(Stored entries)

********

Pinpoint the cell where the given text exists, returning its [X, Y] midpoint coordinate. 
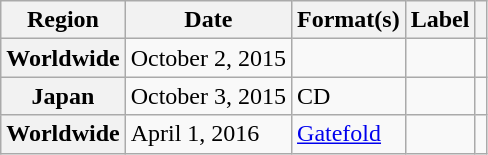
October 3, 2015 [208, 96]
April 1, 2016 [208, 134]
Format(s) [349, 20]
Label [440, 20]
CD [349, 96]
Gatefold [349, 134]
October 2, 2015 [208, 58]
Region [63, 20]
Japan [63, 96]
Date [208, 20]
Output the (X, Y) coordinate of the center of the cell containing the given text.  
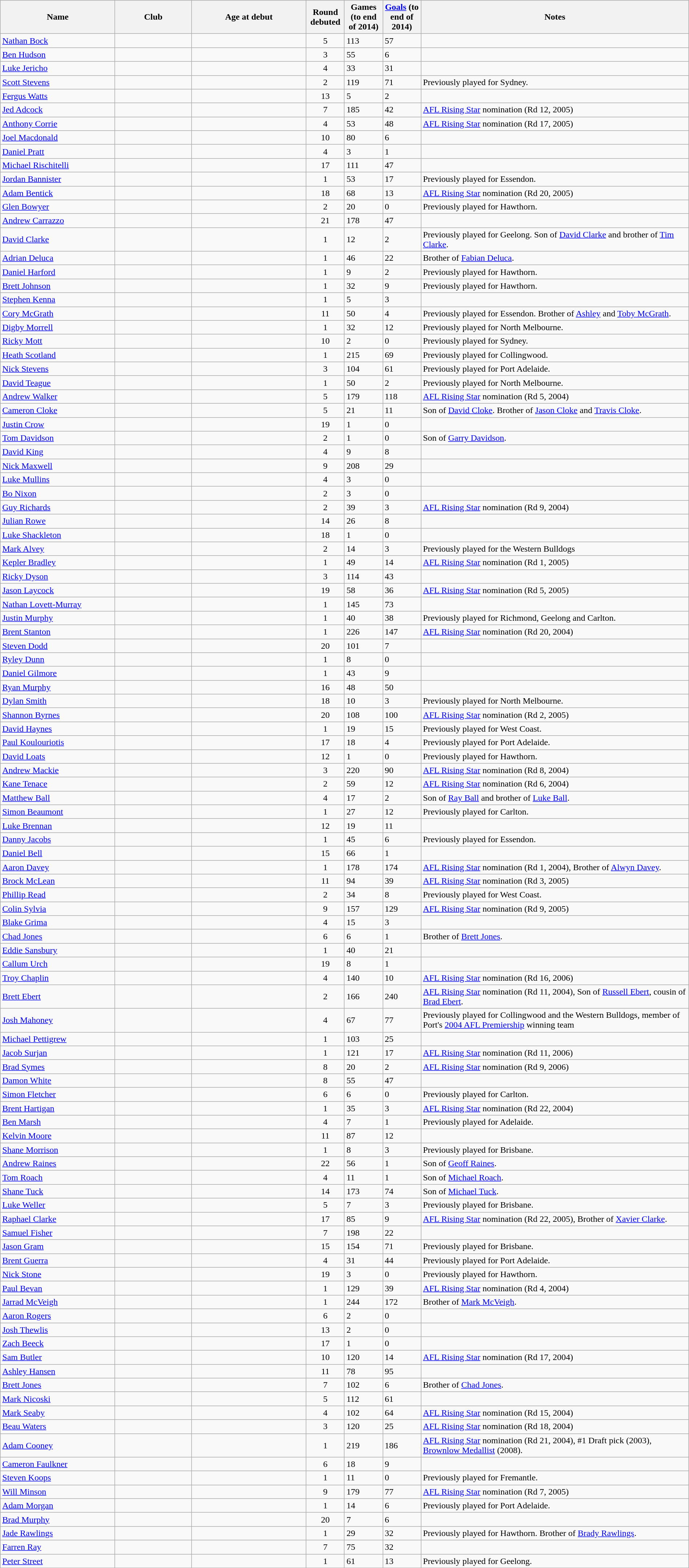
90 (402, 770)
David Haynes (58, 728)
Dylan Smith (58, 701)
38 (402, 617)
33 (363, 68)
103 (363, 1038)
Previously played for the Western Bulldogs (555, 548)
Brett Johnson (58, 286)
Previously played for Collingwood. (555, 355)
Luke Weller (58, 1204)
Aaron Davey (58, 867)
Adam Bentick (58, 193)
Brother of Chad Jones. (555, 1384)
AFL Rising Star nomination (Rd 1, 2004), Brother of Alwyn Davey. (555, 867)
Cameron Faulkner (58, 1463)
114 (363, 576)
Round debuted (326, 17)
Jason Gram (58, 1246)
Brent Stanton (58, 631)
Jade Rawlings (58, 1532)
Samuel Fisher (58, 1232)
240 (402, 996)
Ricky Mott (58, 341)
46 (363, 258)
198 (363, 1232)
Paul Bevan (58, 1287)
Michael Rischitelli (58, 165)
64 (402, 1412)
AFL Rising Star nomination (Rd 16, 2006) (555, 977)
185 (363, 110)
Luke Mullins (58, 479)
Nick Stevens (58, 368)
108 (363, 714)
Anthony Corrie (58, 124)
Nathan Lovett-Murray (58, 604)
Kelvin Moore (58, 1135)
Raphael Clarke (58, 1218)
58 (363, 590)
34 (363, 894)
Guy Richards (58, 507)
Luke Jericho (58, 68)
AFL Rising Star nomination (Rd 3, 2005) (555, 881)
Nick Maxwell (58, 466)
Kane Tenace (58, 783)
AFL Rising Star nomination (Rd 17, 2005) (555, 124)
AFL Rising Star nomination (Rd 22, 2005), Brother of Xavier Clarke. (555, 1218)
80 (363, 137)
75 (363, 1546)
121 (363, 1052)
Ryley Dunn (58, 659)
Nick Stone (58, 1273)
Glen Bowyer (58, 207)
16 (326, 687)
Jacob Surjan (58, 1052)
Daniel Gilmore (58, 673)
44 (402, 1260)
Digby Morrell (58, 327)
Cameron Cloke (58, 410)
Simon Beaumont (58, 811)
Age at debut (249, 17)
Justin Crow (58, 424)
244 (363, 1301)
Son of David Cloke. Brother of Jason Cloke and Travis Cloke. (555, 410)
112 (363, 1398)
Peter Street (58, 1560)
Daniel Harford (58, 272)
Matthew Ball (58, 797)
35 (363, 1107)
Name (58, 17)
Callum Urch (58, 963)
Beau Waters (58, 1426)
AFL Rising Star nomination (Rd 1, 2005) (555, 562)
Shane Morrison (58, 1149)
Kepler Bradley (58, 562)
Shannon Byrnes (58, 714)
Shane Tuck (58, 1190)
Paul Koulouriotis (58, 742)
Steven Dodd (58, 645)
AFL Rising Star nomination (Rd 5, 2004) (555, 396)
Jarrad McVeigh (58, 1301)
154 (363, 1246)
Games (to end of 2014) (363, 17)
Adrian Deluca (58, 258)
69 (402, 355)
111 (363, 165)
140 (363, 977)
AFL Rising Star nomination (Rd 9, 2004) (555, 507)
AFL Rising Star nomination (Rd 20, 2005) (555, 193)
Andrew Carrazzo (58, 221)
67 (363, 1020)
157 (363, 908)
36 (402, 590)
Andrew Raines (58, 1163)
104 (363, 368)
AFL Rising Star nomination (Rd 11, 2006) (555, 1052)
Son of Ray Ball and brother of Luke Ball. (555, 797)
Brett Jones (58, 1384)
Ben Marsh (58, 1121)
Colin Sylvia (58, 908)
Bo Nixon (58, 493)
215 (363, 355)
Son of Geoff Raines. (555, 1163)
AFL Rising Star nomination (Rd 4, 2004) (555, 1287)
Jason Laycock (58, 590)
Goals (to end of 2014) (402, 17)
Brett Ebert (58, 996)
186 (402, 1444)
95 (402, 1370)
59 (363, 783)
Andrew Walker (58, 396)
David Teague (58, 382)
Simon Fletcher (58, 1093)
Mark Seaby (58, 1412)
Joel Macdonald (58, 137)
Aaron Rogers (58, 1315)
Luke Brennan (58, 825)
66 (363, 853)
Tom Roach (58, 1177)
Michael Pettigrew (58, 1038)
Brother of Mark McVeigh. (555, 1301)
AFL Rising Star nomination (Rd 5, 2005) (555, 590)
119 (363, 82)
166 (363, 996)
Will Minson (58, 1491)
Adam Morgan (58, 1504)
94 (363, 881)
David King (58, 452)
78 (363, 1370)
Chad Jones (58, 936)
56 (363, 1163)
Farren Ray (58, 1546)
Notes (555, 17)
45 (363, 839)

********

> [What to produce]
Can you give every line of the records above as a JSON list of strings, one string per line, with blank lines and the pictures left out?

> [Answer for the task]
[
  "Pinpoint the cell where the given text exists, returning its [X, Y] midpoint coordinate. ",
  "October 3, 2015 [208, 96]",
  "April 1, 2016 [208, 134]",
  "Format(s) [349, 20]",
  "Label [440, 20]",
  "CD [349, 96]",
  "Gatefold [349, 134]",
  "October 2, 2015 [208, 58]",
  "Region [63, 20]",
  "Japan [63, 96]",
  "Date [208, 20]",
  "Output the (X, Y) coordinate of the center of the cell containing the given text.  ",
  "90 (402, 770)",
  "David Haynes (58, 728)",
  "Dylan Smith (58, 701)",
  "38 (402, 617)",
  "33 (363, 68)",
  "103 (363, 1038)",
  "Previously played for the Western Bulldogs (555, 548)",
  "Brett Johnson (58, 286)",
  "Previously played for Collingwood. (555, 355)",
  "Luke Weller (58, 1204)",
  "Aaron Davey (58, 867)",
  "Adam Bentick (58, 193)",
  "Brother of Chad Jones. (555, 1384)",
  "AFL Rising Star nomination (Rd 1, 2004), Brother of Alwyn Davey. (555, 867)",
  "Cameron Faulkner (58, 1463)",
  "114 (363, 576)",
  "Round debuted (326, 17)",
  "Jason Gram (58, 1246)",
  "Brent Stanton (58, 631)",
  "Jade Rawlings (58, 1532)",
  "Samuel Fisher (58, 1232)",
  "240 (402, 996)",
  "Ricky Mott (58, 341)",
  "46 (363, 258)",
  "198 (363, 1232)",
  "Paul Bevan (58, 1287)",
  "Michael Rischitelli (58, 165)",
  "64 (402, 1412)",
  "AFL Rising Star nomination (Rd 16, 2006) (555, 977)",
  "185 (363, 110)",
  "Luke Mullins (58, 479)",
  "Nick Stevens (58, 368)",
  "108 (363, 714)",
  "Anthony Corrie (58, 124)",
  "Nathan Lovett-Murray (58, 604)",
  "Kelvin Moore (58, 1135)",
  "Raphael Clarke (58, 1218)",
  "58 (363, 590)",
  "34 (363, 894)",
  "Guy Richards (58, 507)",
  "Luke Jericho (58, 68)",
  "AFL Rising Star nomination (Rd 3, 2005) (555, 881)",
  "Nick Maxwell (58, 466)",
  "Kane Tenace (58, 783)",
  "AFL Rising Star nomination (Rd 17, 2005) (555, 124)",
  "AFL Rising Star nomination (Rd 22, 2005), Brother of Xavier Clarke. (555, 1218)",
  "80 (363, 137)",
  "75 (363, 1546)",
  "121 (363, 1052)",
  "Ryley Dunn (58, 659)",
  "Nick Stone (58, 1273)",
  "Glen Bowyer (58, 207)",
  "16 (326, 687)",
  "Jacob Surjan (58, 1052)",
  "Daniel Gilmore (58, 673)",
  "44 (402, 1260)",
  "Digby Morrell (58, 327)",
  "Cameron Cloke (58, 410)",
  "Simon Beaumont (58, 811)",
  "Age at debut (249, 17)",
  "Justin Crow (58, 424)",
  "244 (363, 1301)",
  "Son of David Cloke. Brother of Jason Cloke and Travis Cloke. (555, 410)",
  "112 (363, 1398)",
  "Peter Street (58, 1560)",
  "Daniel Harford (58, 272)",
  "Matthew Ball (58, 797)",
  "35 (363, 1107)",
  "Name (58, 17)",
  "Callum Urch (58, 963)",
  "Beau Waters (58, 1426)",
  "AFL Rising Star nomination (Rd 1, 2005) (555, 562)",
  "Shane Morrison (58, 1149)",
  "Kepler Bradley (58, 562)",
  "Shannon Byrnes (58, 714)",
  "Shane Tuck (58, 1190)",
  "Paul Koulouriotis (58, 742)",
  "Steven Dodd (58, 645)",
  "AFL Rising Star nomination (Rd 5, 2004) (555, 396)",
  "Jarrad McVeigh (58, 1301)",
  "154 (363, 1246)",
  "Games (to end of 2014) (363, 17)",
  "Adrian Deluca (58, 258)",
  "69 (402, 355)",
  "111 (363, 165)",
  "140 (363, 977)",
  "AFL Rising Star nomination (Rd 9, 2004) (555, 507)",
  "AFL Rising Star nomination (Rd 20, 2005) (555, 193)",
  "Andrew Carrazzo (58, 221)",
  "67 (363, 1020)",
  "157 (363, 908)",
  "36 (402, 590)",
  "Andrew Raines (58, 1163)",
  "104 (363, 368)",
  "AFL Rising Star nomination (Rd 11, 2006) (555, 1052)",
  "Son of Ray Ball and brother of Luke Ball. (555, 797)",
  "Brett Jones (58, 1384)",
  "Ben Marsh (58, 1121)",
  "Colin Sylvia (58, 908)",
  "Bo Nixon (58, 493)",
  "215 (363, 355)",
  "Son of Geoff Raines. (555, 1163)",
  "AFL Rising Star nomination (Rd 4, 2004) (555, 1287)",
  "Jason Laycock (58, 590)",
  "Goals (to end of 2014) (402, 17)",
  "Brett Ebert (58, 996)",
  "186 (402, 1444)",
  "95 (402, 1370)",
  "59 (363, 783)",
  "Andrew Walker (58, 396)",
  "David Teague (58, 382)",
  "Simon Fletcher (58, 1093)",
  "Mark Seaby (58, 1412)",
  "Joel Macdonald (58, 137)",
  "Aaron Rogers (58, 1315)",
  "Luke Brennan (58, 825)",
  "66 (363, 853)",
  "Tom Roach (58, 1177)",
  "Michael Pettigrew (58, 1038)",
  "Brother of Mark McVeigh. (555, 1301)",
  "AFL Rising Star nomination (Rd 5, 2005) (555, 590)",
  "119 (363, 82)",
  "166 (363, 996)",
  "Will Minson (58, 1491)",
  "Adam Morgan (58, 1504)",
  "94 (363, 881)",
  "David King (58, 452)",
  "78 (363, 1370)",
  "Chad Jones (58, 936)",
  "56 (363, 1163)",
  "Farren Ray (58, 1546)",
  "Notes (555, 17)",
  "45 (363, 839)"
]